Task to complete —
Only the lines from the one with "black game pawn [159,366]" through the end of the material are wanted, copied exactly and with the pictures left out.

=-=-=-=-=

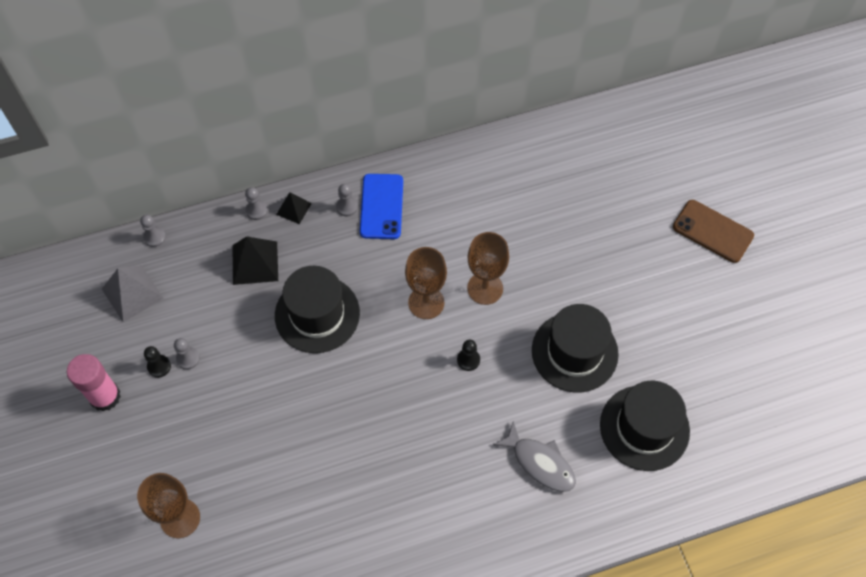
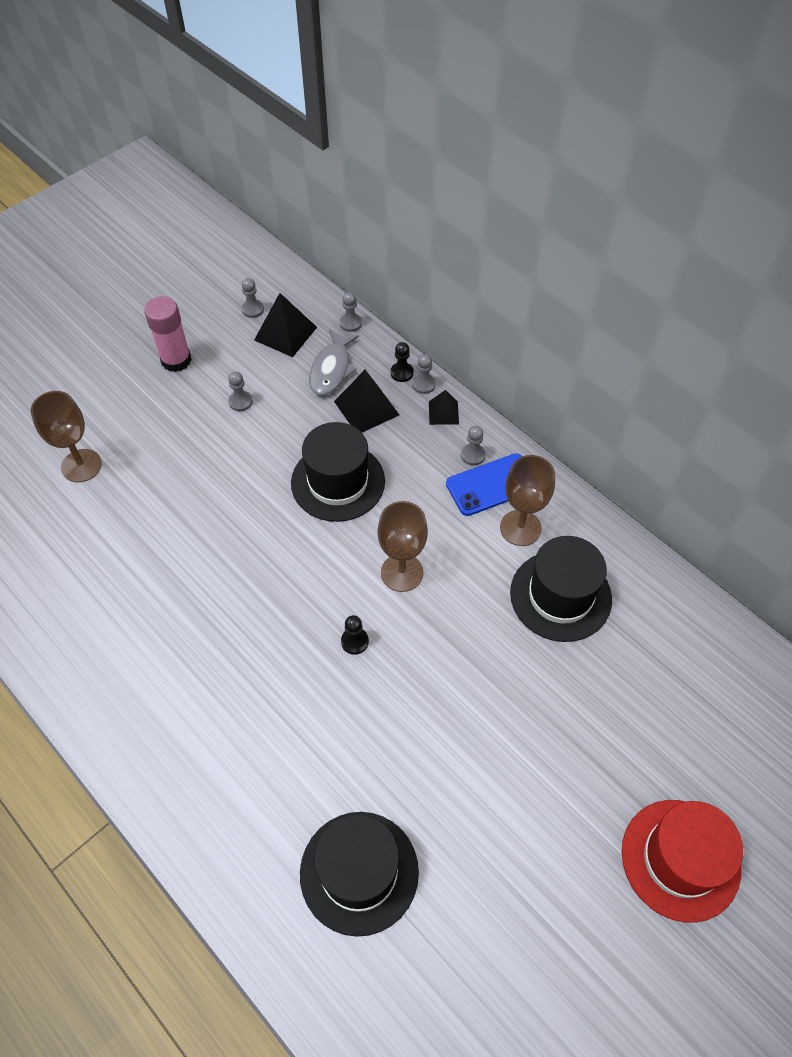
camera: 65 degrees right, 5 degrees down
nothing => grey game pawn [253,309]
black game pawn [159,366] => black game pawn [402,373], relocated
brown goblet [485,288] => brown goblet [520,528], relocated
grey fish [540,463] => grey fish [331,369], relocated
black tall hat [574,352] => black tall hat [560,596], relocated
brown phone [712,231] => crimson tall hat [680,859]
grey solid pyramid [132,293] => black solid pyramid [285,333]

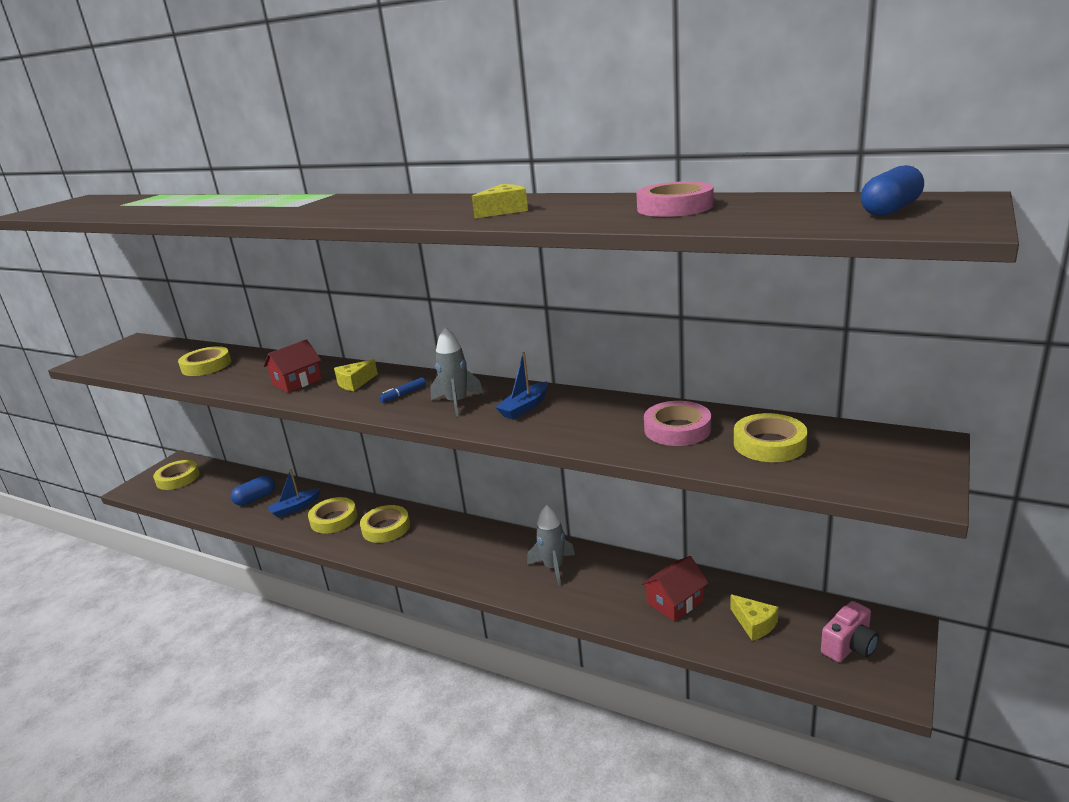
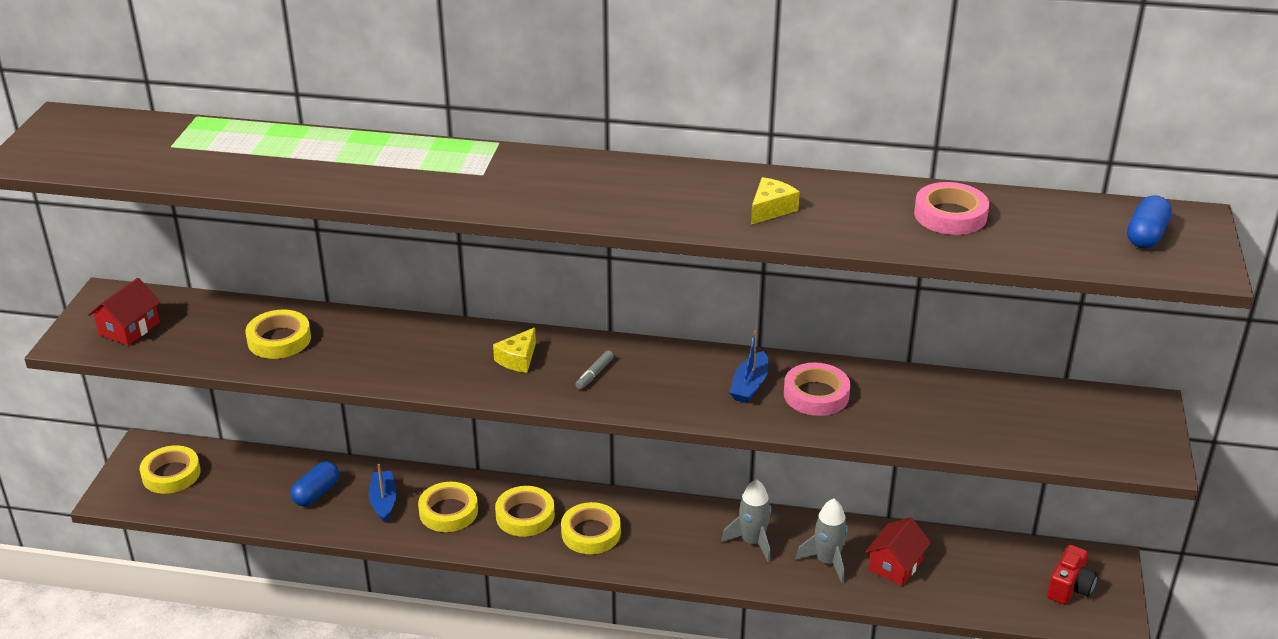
camera: 20 degrees left, 10 degrees up
yellow cheese [754,624] => nothing
crimson cottage [297,382] => crimson cottage [129,328], relocated
grey rocket [457,402] => grey rocket [827,561], relocated
pink sticky tape [677,429] => pink sticky tape [816,394], relocated
yellow sticky tape [769,444] => yellow sticky tape [591,533], relocated
cobalt felt pen [403,394] => grey felt pen [594,374]
pink camera [849,646] => crimson camera [1069,587]
cobalt boat [295,508] => cobalt boat [383,501], 135 degrees clockwise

=-=-=-=-=

Response below —
black game pawn [159,366] => black game pawn [402,373], relocated
brown goblet [485,288] => brown goblet [520,528], relocated
grey fish [540,463] => grey fish [331,369], relocated
black tall hat [574,352] => black tall hat [560,596], relocated
brown phone [712,231] => crimson tall hat [680,859]
grey solid pyramid [132,293] => black solid pyramid [285,333]

camera: 20 degrees left, 10 degrees up
yellow cheese [754,624] => nothing
crimson cottage [297,382] => crimson cottage [129,328], relocated
grey rocket [457,402] => grey rocket [827,561], relocated
pink sticky tape [677,429] => pink sticky tape [816,394], relocated
yellow sticky tape [769,444] => yellow sticky tape [591,533], relocated
cobalt felt pen [403,394] => grey felt pen [594,374]
pink camera [849,646] => crimson camera [1069,587]
cobalt boat [295,508] => cobalt boat [383,501], 135 degrees clockwise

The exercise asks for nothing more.